■ Scene image comparisons:
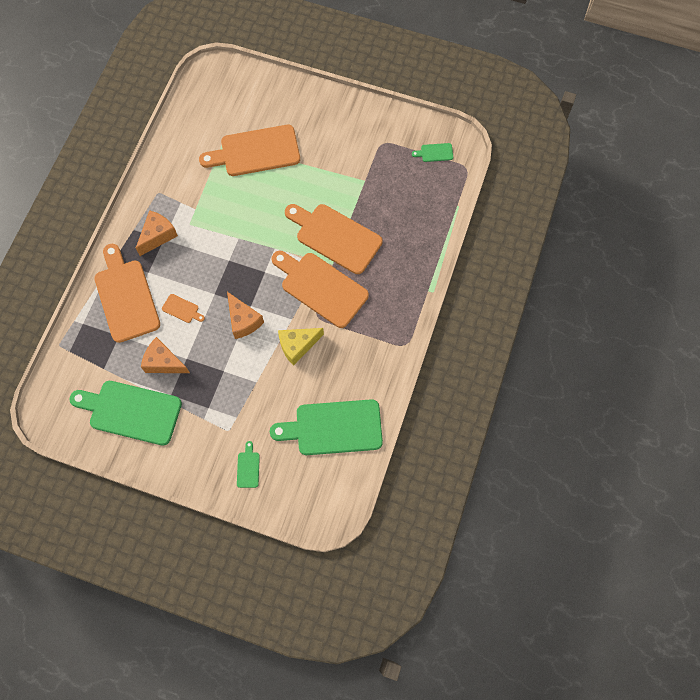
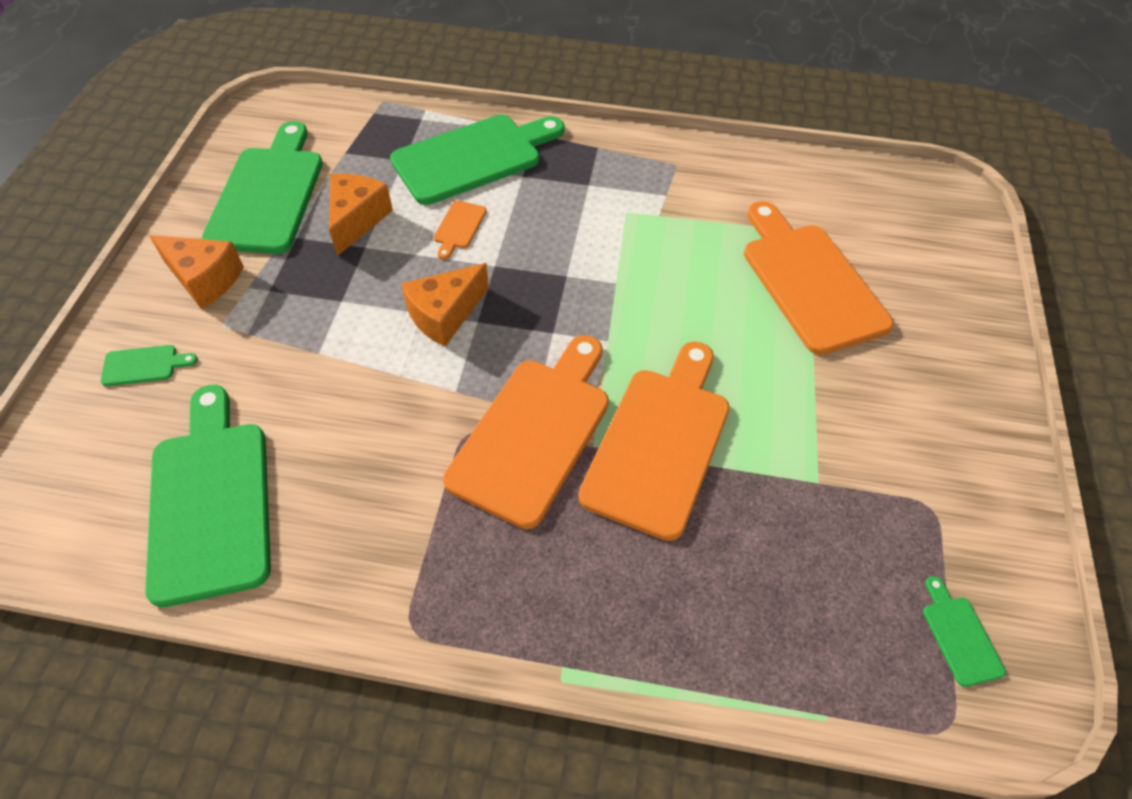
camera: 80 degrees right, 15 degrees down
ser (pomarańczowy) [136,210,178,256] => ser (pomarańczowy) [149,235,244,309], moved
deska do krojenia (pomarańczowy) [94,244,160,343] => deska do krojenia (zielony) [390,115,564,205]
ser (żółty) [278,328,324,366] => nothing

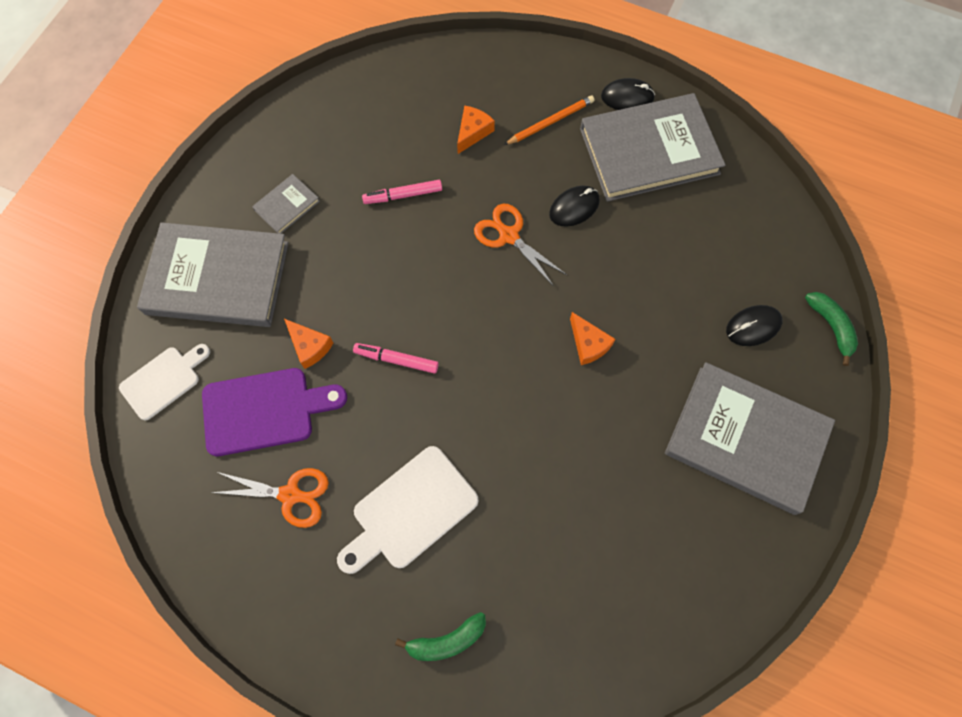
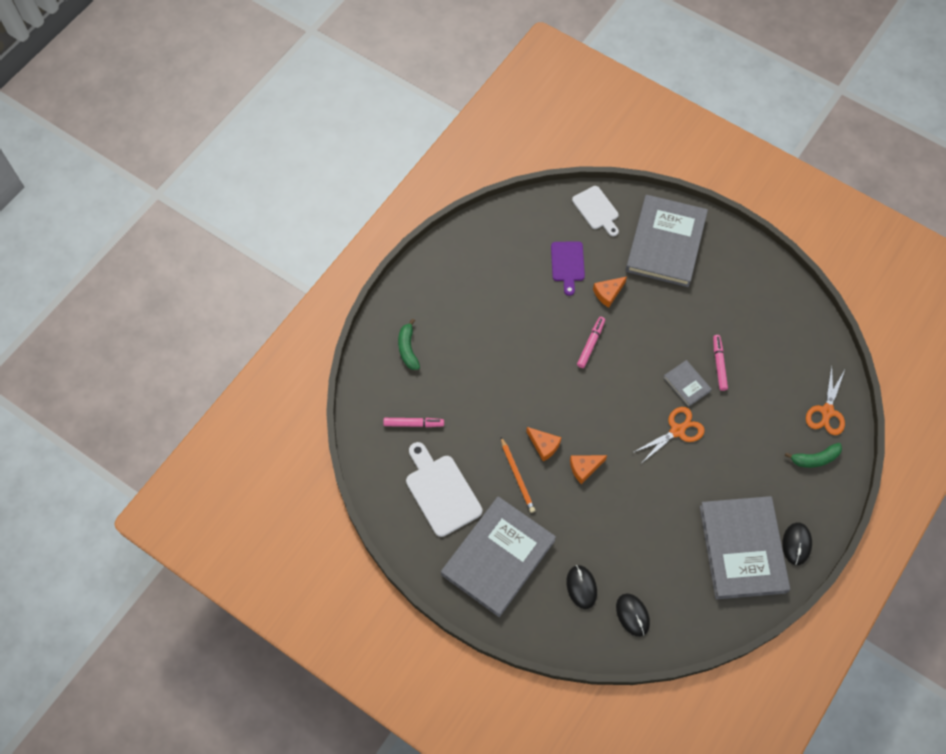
camera: 100 degrees right, 5 degrees down
ołówek (pomarańczowy) [504,95,594,145] => ołówek (pomarańczowy) [501,437,535,513], moved
ser (pomarańczowy) [457,105,495,154] => ser (pomarańczowy) [526,427,562,462], moved
książka (szary) [252,174,320,234] => książka (szary) [663,360,712,407], moved
myszka (czarny) [549,186,600,227] => myszka (czarny) [616,593,650,637], moved
banan (zielony) [805,292,858,366] => banan (zielony) [785,443,842,468], moved
deska do krojenia (fioletowy) [202,368,347,456] => deska do krojenia (fioletowy) [551,241,585,296], x0.66
deska do krojenia (biały) [337,446,479,574] => deska do krojenia (biały) [406,442,482,537], moved
nożyczki (pomarańczowy) [210,468,329,528] => nożyczki (pomarańczowy) [806,366,845,435], moved
nothing => flamaster (różowy) [383,418,444,427]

■ TASK ITEM:
Exclude the pictures, then write out every record exactly as it stands.

■ EXERCISE SOLUTION:
camera: 80 degrees right, 15 degrees down
ser (pomarańczowy) [136,210,178,256] => ser (pomarańczowy) [149,235,244,309], moved
deska do krojenia (pomarańczowy) [94,244,160,343] => deska do krojenia (zielony) [390,115,564,205]
ser (żółty) [278,328,324,366] => nothing

camera: 100 degrees right, 5 degrees down
ołówek (pomarańczowy) [504,95,594,145] => ołówek (pomarańczowy) [501,437,535,513], moved
ser (pomarańczowy) [457,105,495,154] => ser (pomarańczowy) [526,427,562,462], moved
książka (szary) [252,174,320,234] => książka (szary) [663,360,712,407], moved
myszka (czarny) [549,186,600,227] => myszka (czarny) [616,593,650,637], moved
banan (zielony) [805,292,858,366] => banan (zielony) [785,443,842,468], moved
deska do krojenia (fioletowy) [202,368,347,456] => deska do krojenia (fioletowy) [551,241,585,296], x0.66
deska do krojenia (biały) [337,446,479,574] => deska do krojenia (biały) [406,442,482,537], moved
nożyczki (pomarańczowy) [210,468,329,528] => nożyczki (pomarańczowy) [806,366,845,435], moved
nothing => flamaster (różowy) [383,418,444,427]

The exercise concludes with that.